■ **DATASET CONTENT**:
'''

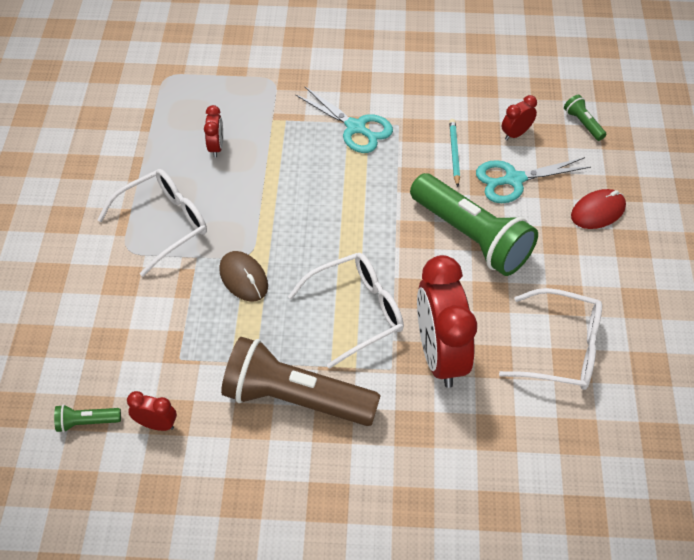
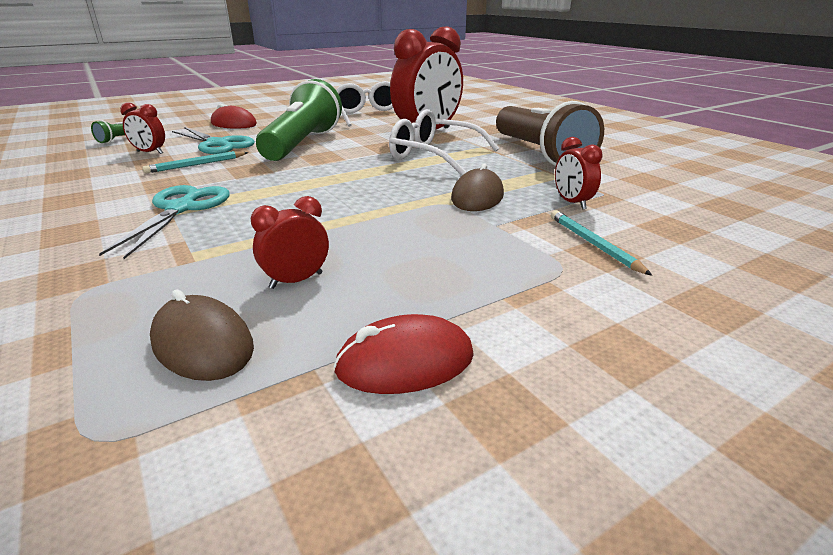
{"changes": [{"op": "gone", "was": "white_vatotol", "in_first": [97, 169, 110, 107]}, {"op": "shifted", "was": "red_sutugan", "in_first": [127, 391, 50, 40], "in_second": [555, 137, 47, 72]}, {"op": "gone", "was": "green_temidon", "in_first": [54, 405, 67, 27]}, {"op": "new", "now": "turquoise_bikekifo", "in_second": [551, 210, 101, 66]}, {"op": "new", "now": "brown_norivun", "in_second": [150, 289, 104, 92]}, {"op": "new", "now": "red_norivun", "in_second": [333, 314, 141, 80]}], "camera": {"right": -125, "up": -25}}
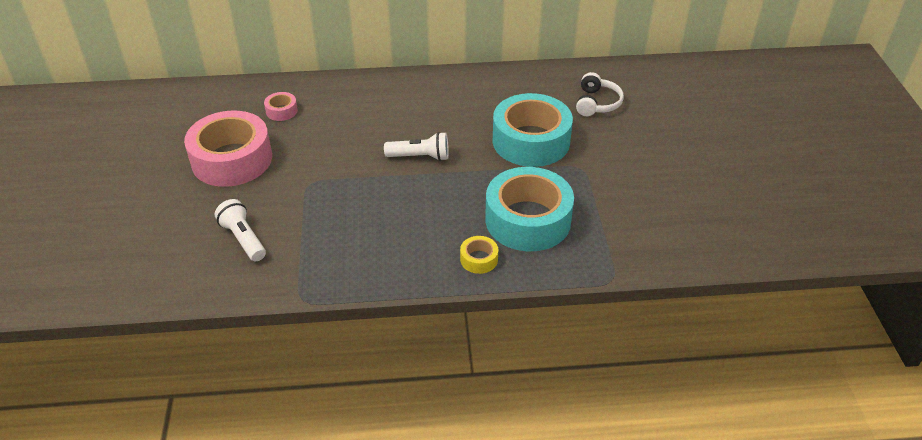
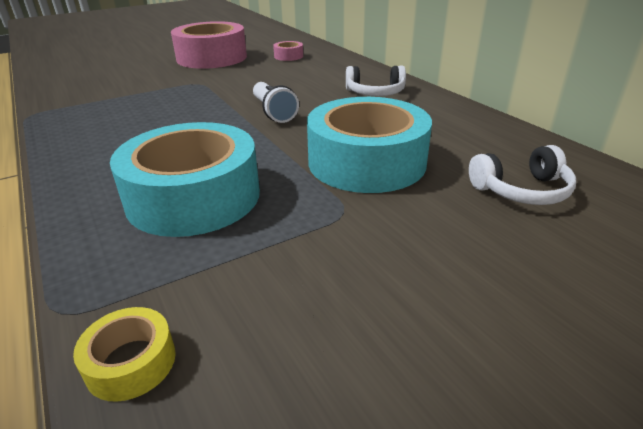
{"changes": [{"op": "gone", "was": "white_temidon", "in_first": [215, 199, 51, 62]}, {"op": "shifted", "was": "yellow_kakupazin", "in_first": [460, 236, 38, 38], "in_second": [73, 307, 103, 95]}, {"op": "new", "now": "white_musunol", "in_second": [346, 65, 60, 31]}], "camera": {"right": 65, "up": -10}}
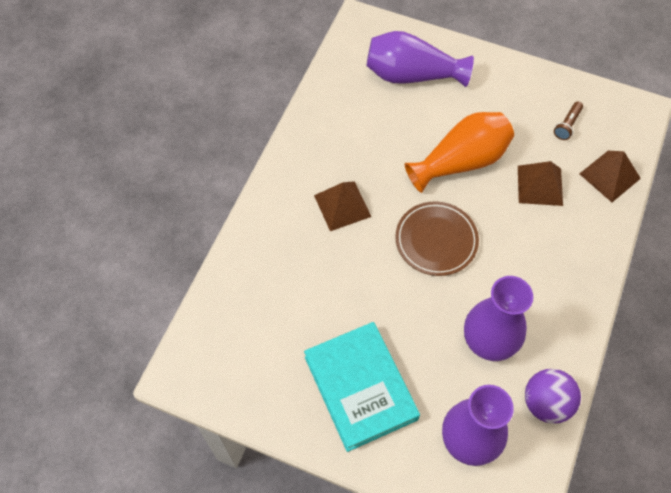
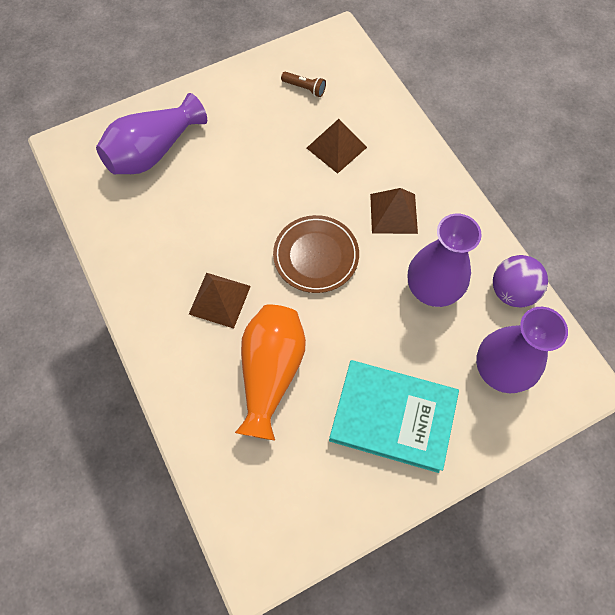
{"changes": [{"op": "rotated", "was": "brown_temidon", "in_first": [554, 102, 29, 38], "in_second": [281, 72, 45, 25], "clockwise": -45}, {"op": "shifted", "was": "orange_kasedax", "in_first": [405, 112, 109, 81], "in_second": [235, 305, 71, 136]}, {"op": "shifted", "was": "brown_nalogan", "in_first": [579, 151, 62, 51], "in_second": [370, 188, 48, 46]}], "camera": {"right": -50, "up": 5}}
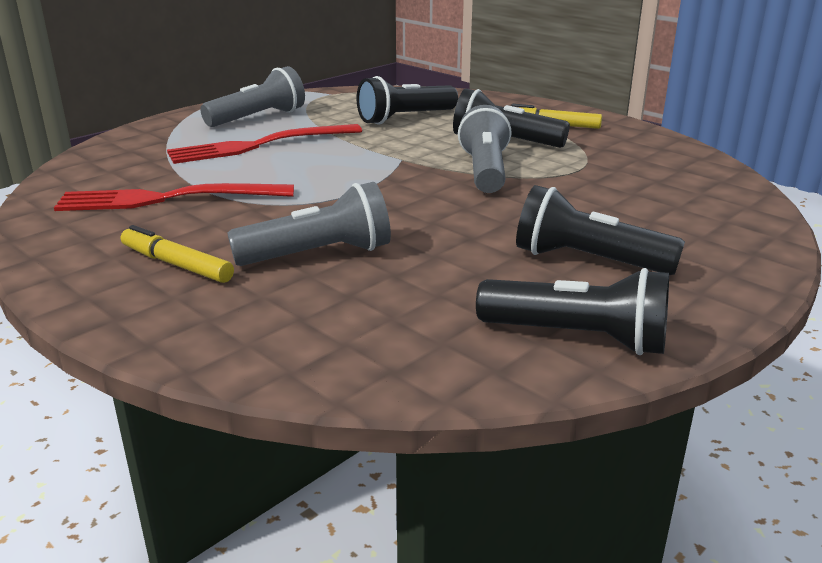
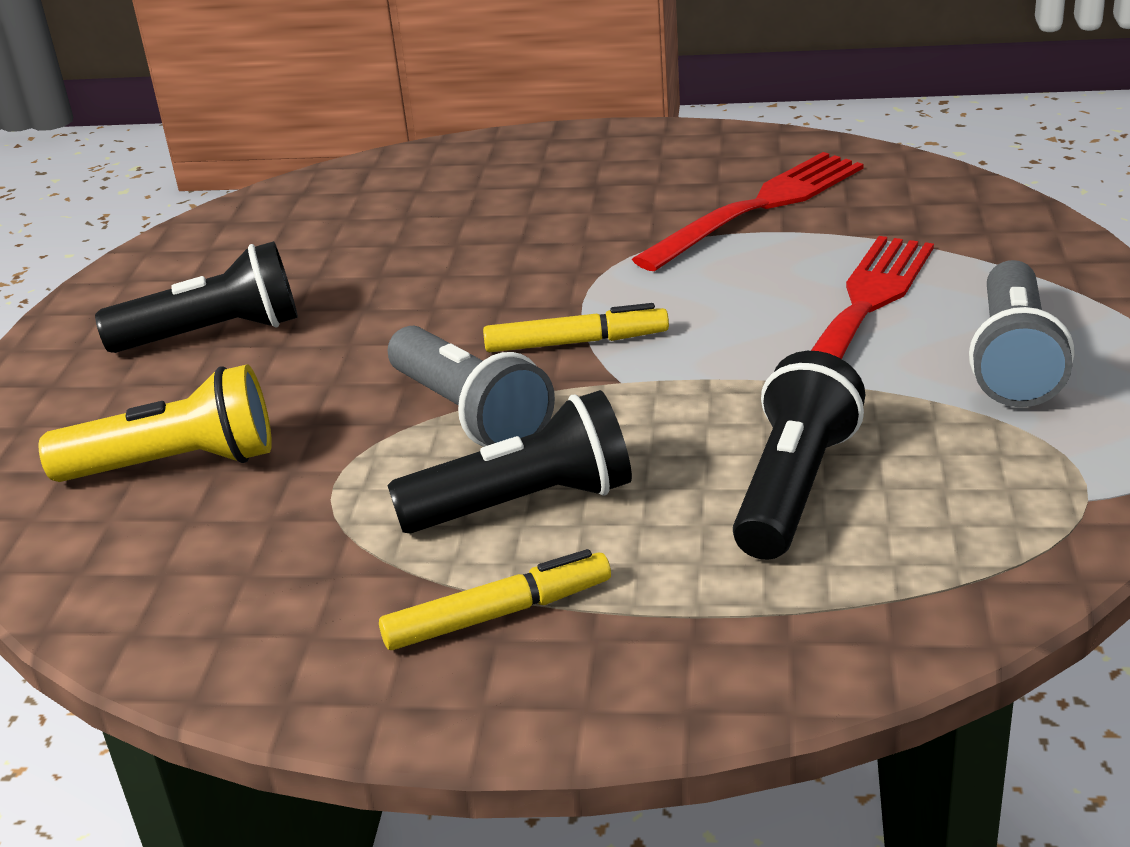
{"changes": [{"op": "gone", "was": "grey_temidon", "in_first": [227, 182, 164, 84]}, {"op": "shifted", "was": "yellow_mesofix", "in_first": [121, 225, 113, 58], "in_second": [483, 303, 186, 49]}, {"op": "gone", "was": "black_temidon", "in_first": [476, 268, 193, 87]}, {"op": "new", "now": "yellow_temidon", "in_second": [39, 364, 233, 118]}], "camera": {"right": 145, "up": 5}}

'''

■ **TO DO**: Whenever a line holds a picture, print that line without the picture. All other data must be output exactly.

■ **COMPLETED TASK**:
{"changes": [{"op": "gone", "was": "white_vatotol", "in_first": [97, 169, 110, 107]}, {"op": "shifted", "was": "red_sutugan", "in_first": [127, 391, 50, 40], "in_second": [555, 137, 47, 72]}, {"op": "gone", "was": "green_temidon", "in_first": [54, 405, 67, 27]}, {"op": "new", "now": "turquoise_bikekifo", "in_second": [551, 210, 101, 66]}, {"op": "new", "now": "brown_norivun", "in_second": [150, 289, 104, 92]}, {"op": "new", "now": "red_norivun", "in_second": [333, 314, 141, 80]}], "camera": {"right": -125, "up": -25}}
{"changes": [{"op": "gone", "was": "white_temidon", "in_first": [215, 199, 51, 62]}, {"op": "shifted", "was": "yellow_kakupazin", "in_first": [460, 236, 38, 38], "in_second": [73, 307, 103, 95]}, {"op": "new", "now": "white_musunol", "in_second": [346, 65, 60, 31]}], "camera": {"right": 65, "up": -10}}
{"changes": [{"op": "rotated", "was": "brown_temidon", "in_first": [554, 102, 29, 38], "in_second": [281, 72, 45, 25], "clockwise": -45}, {"op": "shifted", "was": "orange_kasedax", "in_first": [405, 112, 109, 81], "in_second": [235, 305, 71, 136]}, {"op": "shifted", "was": "brown_nalogan", "in_first": [579, 151, 62, 51], "in_second": [370, 188, 48, 46]}], "camera": {"right": -50, "up": 5}}
{"changes": [{"op": "gone", "was": "grey_temidon", "in_first": [227, 182, 164, 84]}, {"op": "shifted", "was": "yellow_mesofix", "in_first": [121, 225, 113, 58], "in_second": [483, 303, 186, 49]}, {"op": "gone", "was": "black_temidon", "in_first": [476, 268, 193, 87]}, {"op": "new", "now": "yellow_temidon", "in_second": [39, 364, 233, 118]}], "camera": {"right": 145, "up": 5}}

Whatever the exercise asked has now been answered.